Assigned task: Somewhere below is a line with "C9: 10nF (LEDK, SIG) -> 10nF (GND, SIG)" and, later, a line with "T1: PNP (B VX, C"; repeat those two lines and all the lines between them, exactly as they are.

Dataset records:
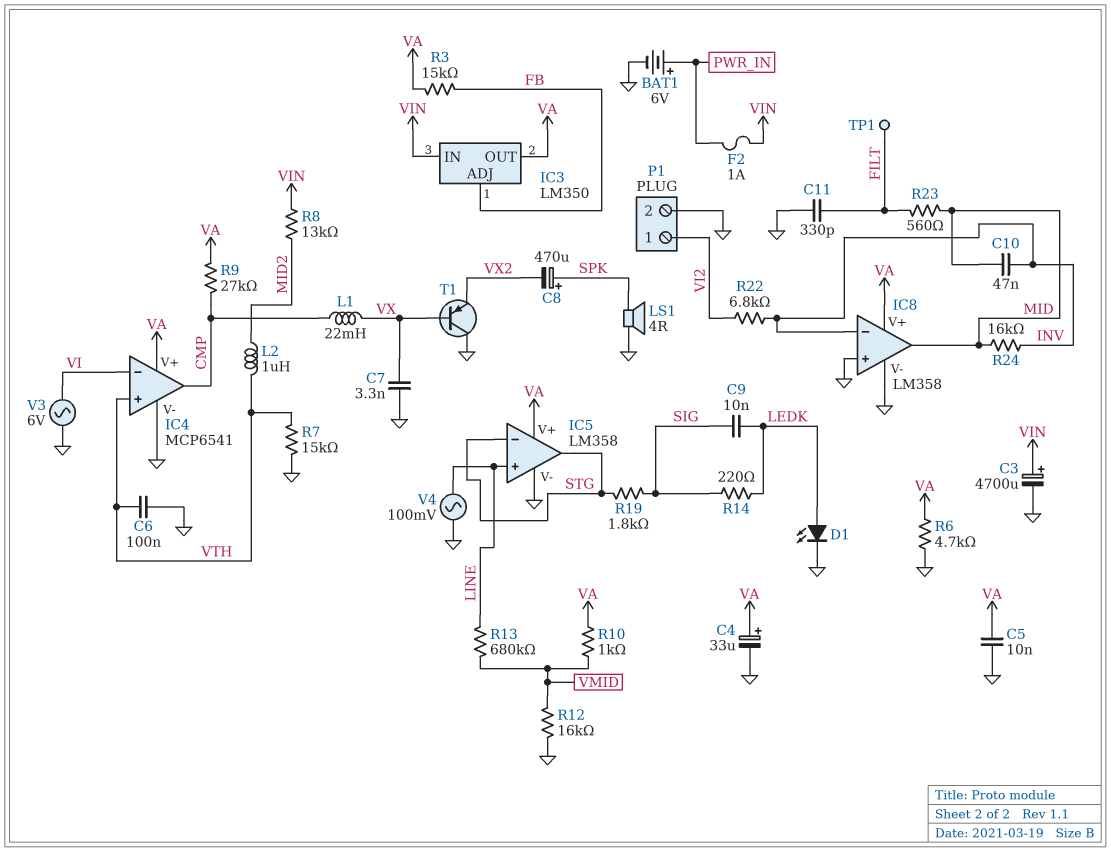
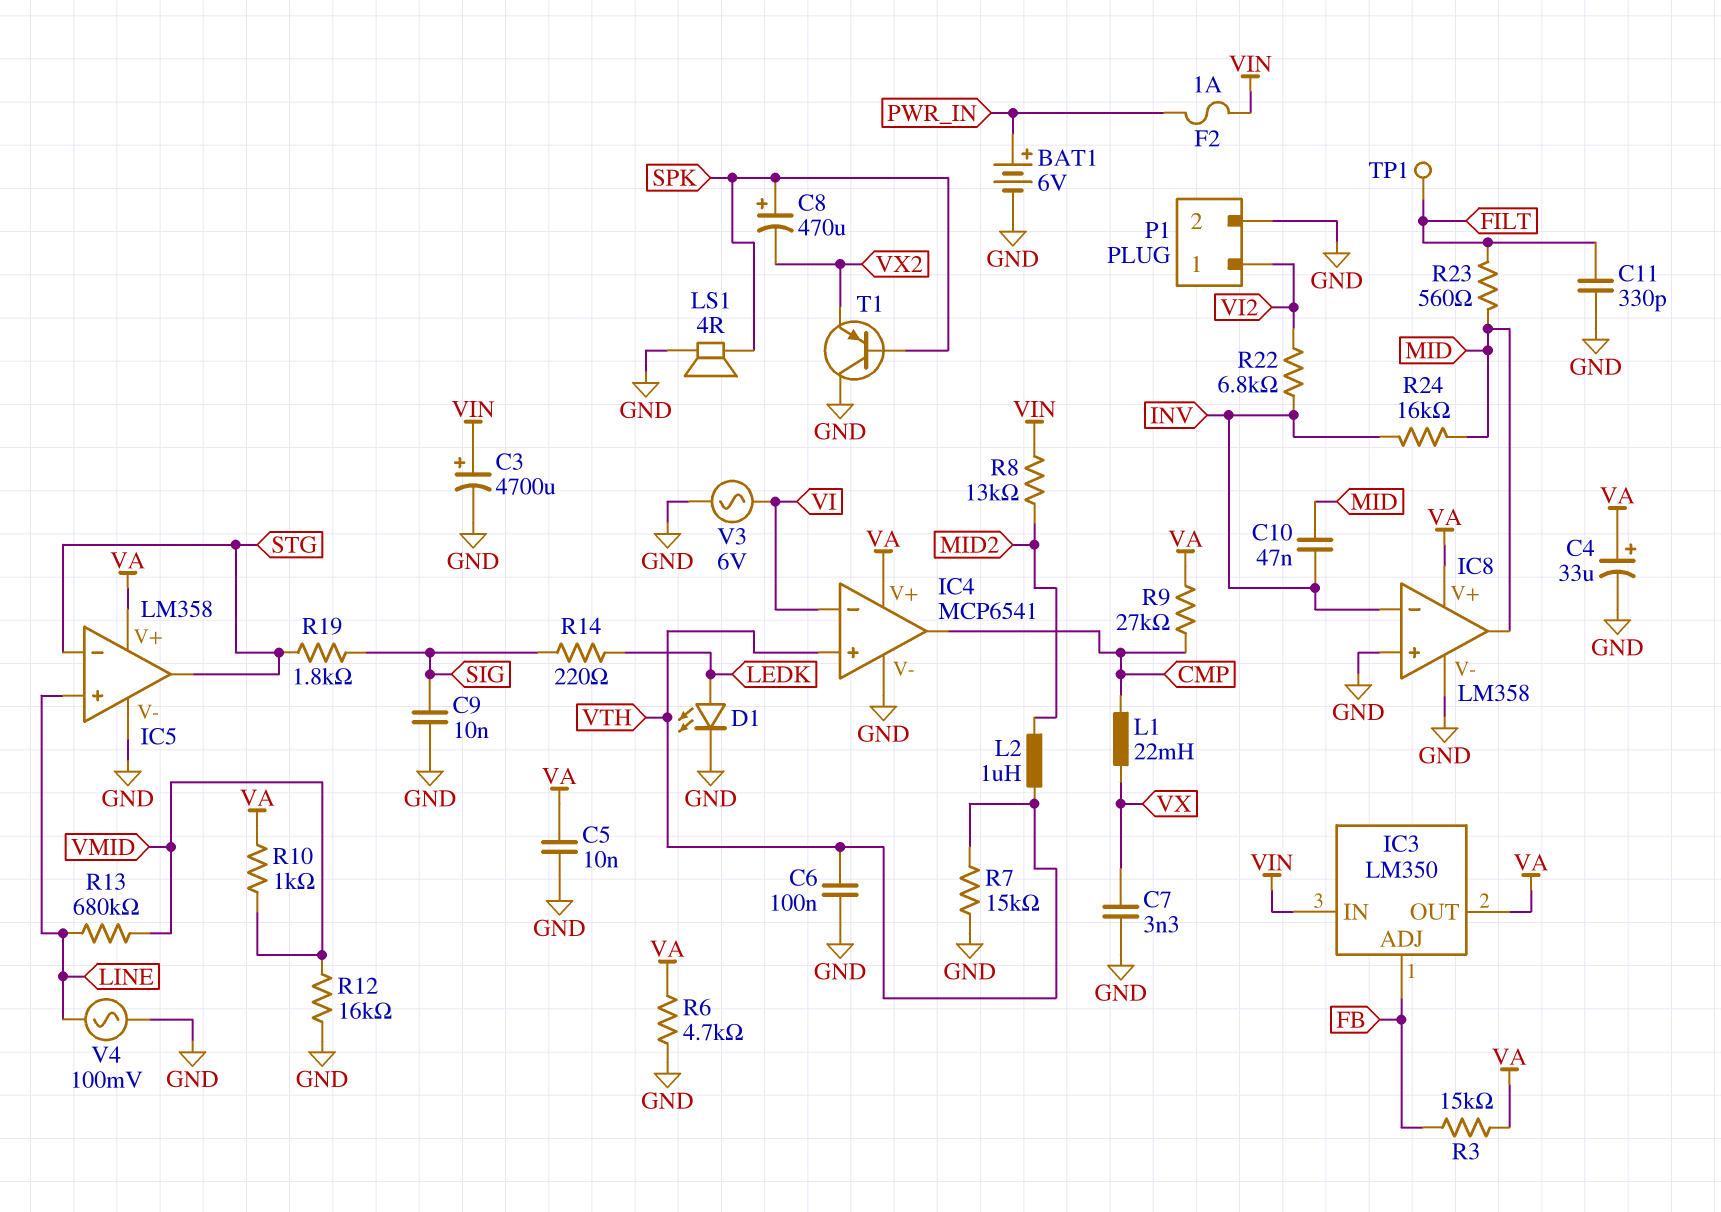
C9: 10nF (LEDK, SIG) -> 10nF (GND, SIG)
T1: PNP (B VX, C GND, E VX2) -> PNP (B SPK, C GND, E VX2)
--
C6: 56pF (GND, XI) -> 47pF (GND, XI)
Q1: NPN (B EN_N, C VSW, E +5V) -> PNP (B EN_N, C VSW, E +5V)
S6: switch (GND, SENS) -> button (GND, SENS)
---
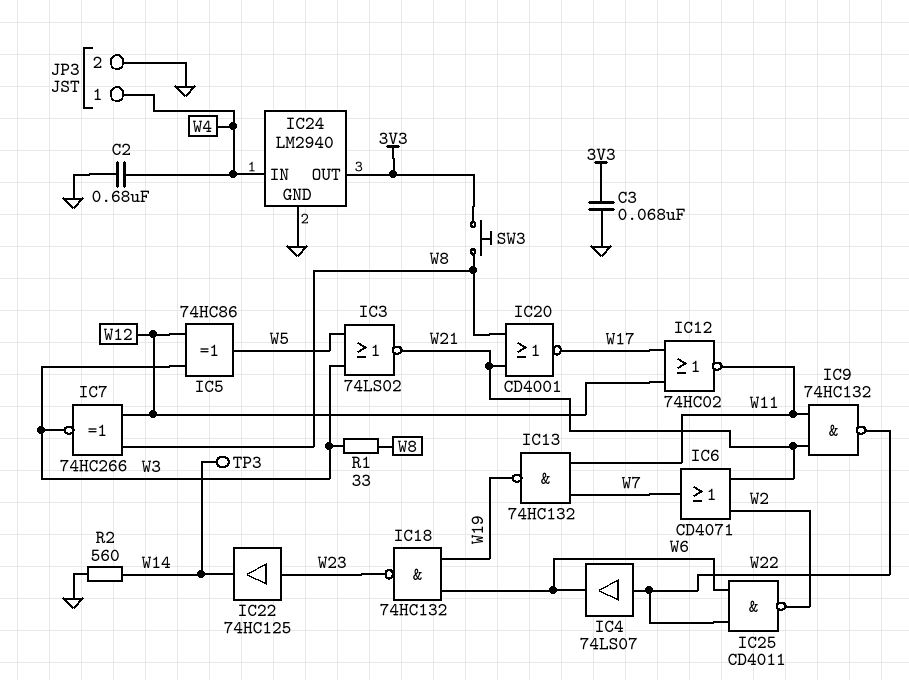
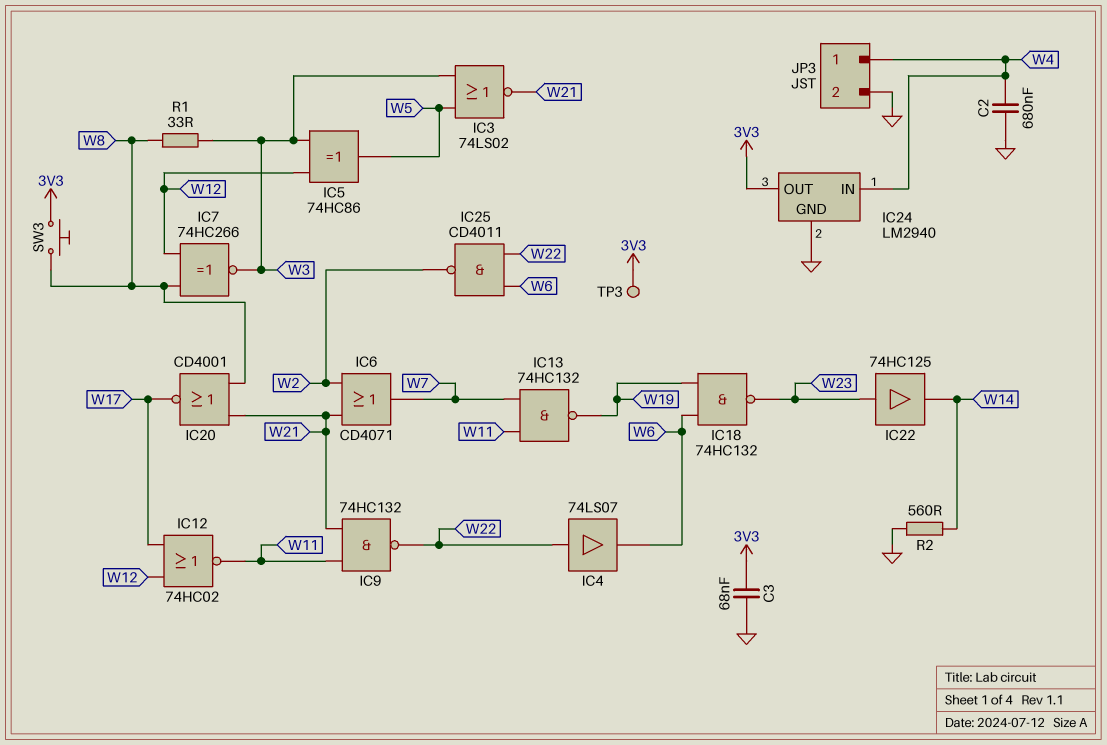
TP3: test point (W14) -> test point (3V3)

Task response:
C9: 10nF (LEDK, SIG) -> 10nF (GND, SIG)
T1: PNP (B VX, C GND, E VX2) -> PNP (B SPK, C GND, E VX2)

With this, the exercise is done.